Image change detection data
--- START ---
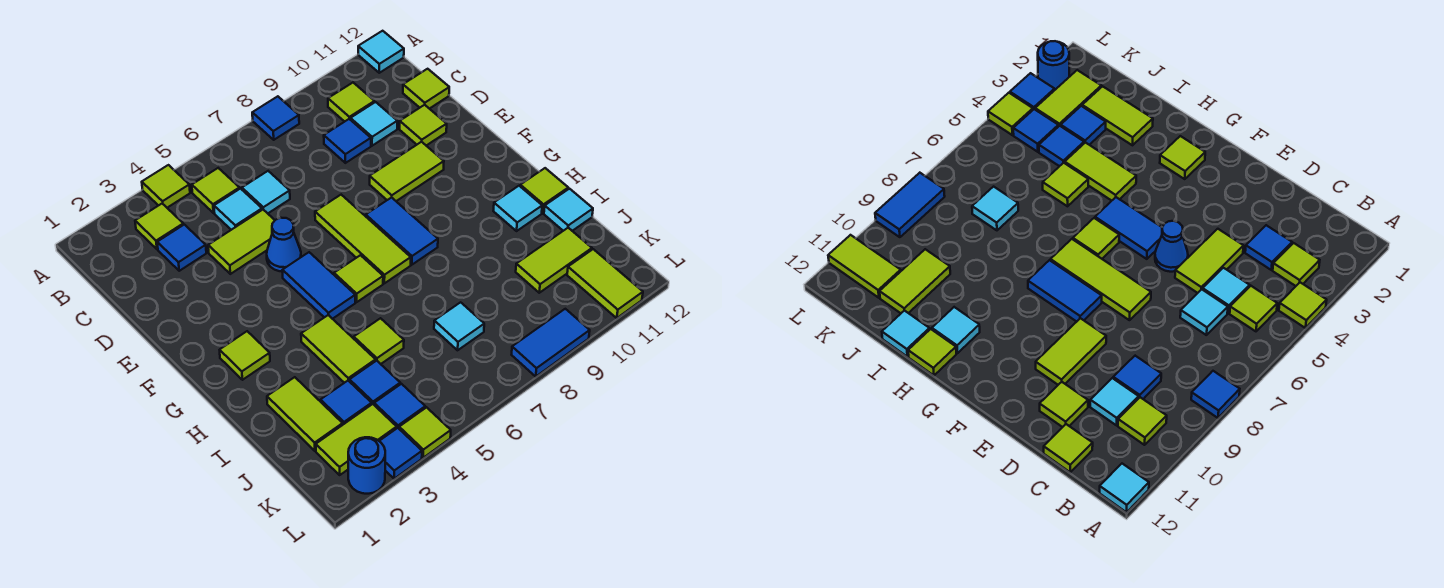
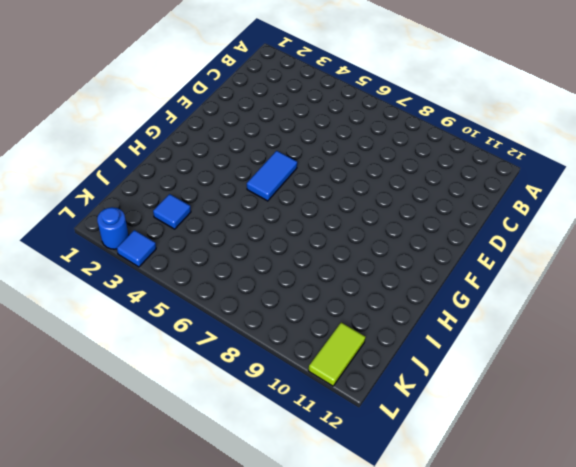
none -> lime tile A4 level 1
none -> blue tile A8 level 1
none -> cyan tile A12 level 1
none -> lime tile B3 level 1

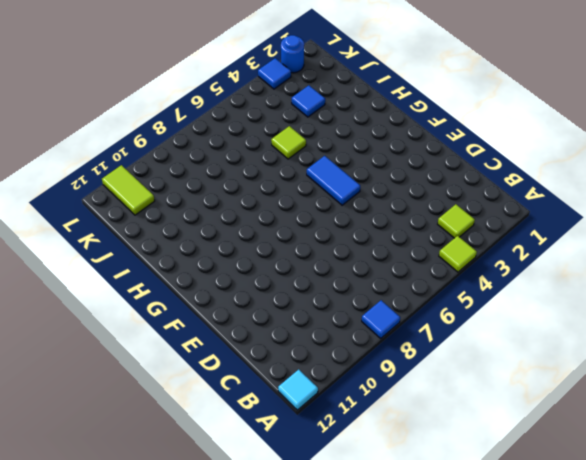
none -> lime tile B5 level 1
none -> lime tile B10 level 1
none -> blue tile C3 level 1
none -> cyan tile C5 level 1

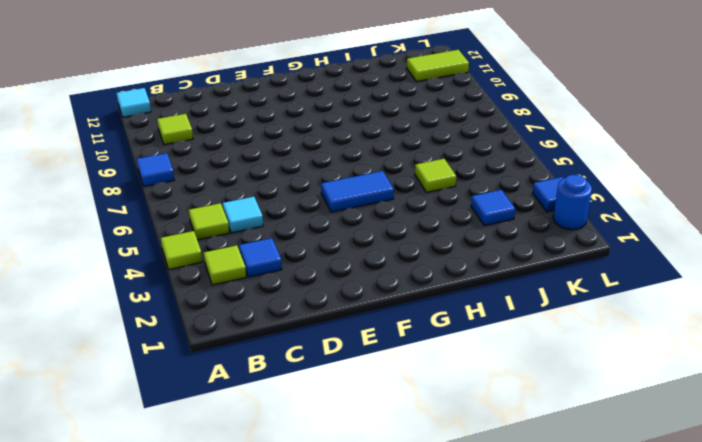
none -> cyan tile C6 level 1
none -> blue tile C9 level 1
none -> cyan tile C10 level 1
none -> lime tile C12 level 1

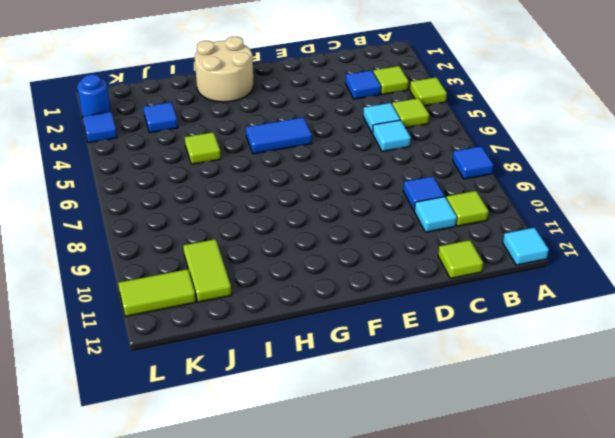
tan round brick G1:H2 level 1 -> lime tile G2 level 1
none -> lime tile D4:D5 level 1
none -> lime tile D11 level 1
none -> blue cone E5 level 1
none -> lime tile E7:G7 level 1

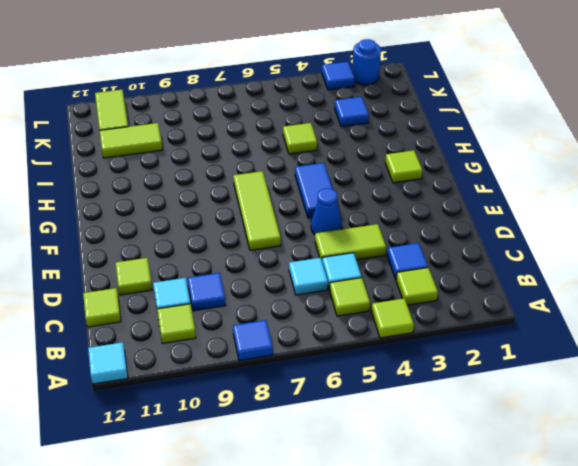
none -> lime tile E9:E10 level 1
none -> blue tile F8:G8 level 1
none -> lime tile G6 level 1
none -> lime tile H4:I4 level 1

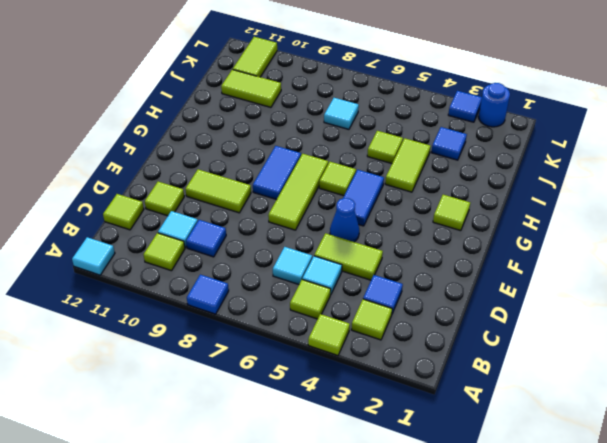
none -> cyan tile H11 level 1
none -> lime tile H12 level 1
none -> lime tile I2:J2 level 1
none -> cyan tile I12 level 1

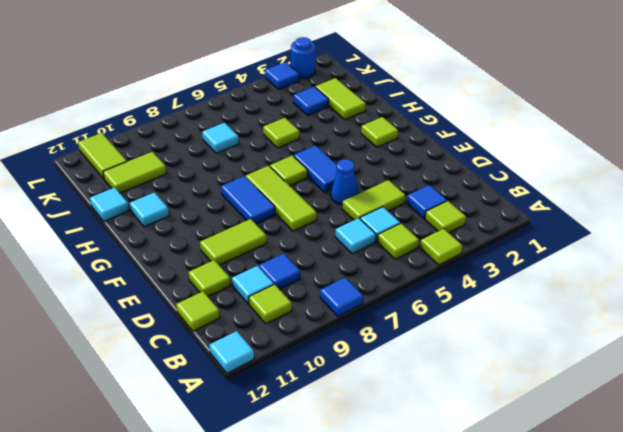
none -> lime tile H4:I4 level 1
none -> lime tile H12 level 1
none -> blue tile J4 level 1
none -> lime tile K2:K3 level 1

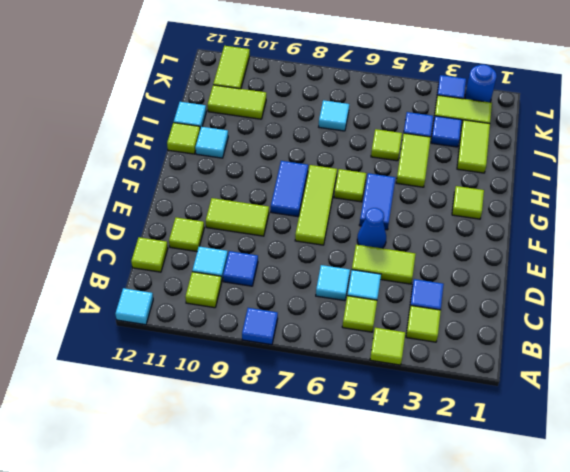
none -> blue tile K4 level 1
none -> lime tile L4 level 1
none -> blue tile L8:L9 level 1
--- END ---
== Work to complete ==
Copy each line from the entries above that has the word "blue" in it.

== Finished task ==
none -> blue tile A8 level 1
none -> blue tile C3 level 1
none -> blue tile C9 level 1
none -> blue cone E5 level 1
none -> blue tile F8:G8 level 1
none -> blue tile J4 level 1
none -> blue tile K4 level 1
none -> blue tile L8:L9 level 1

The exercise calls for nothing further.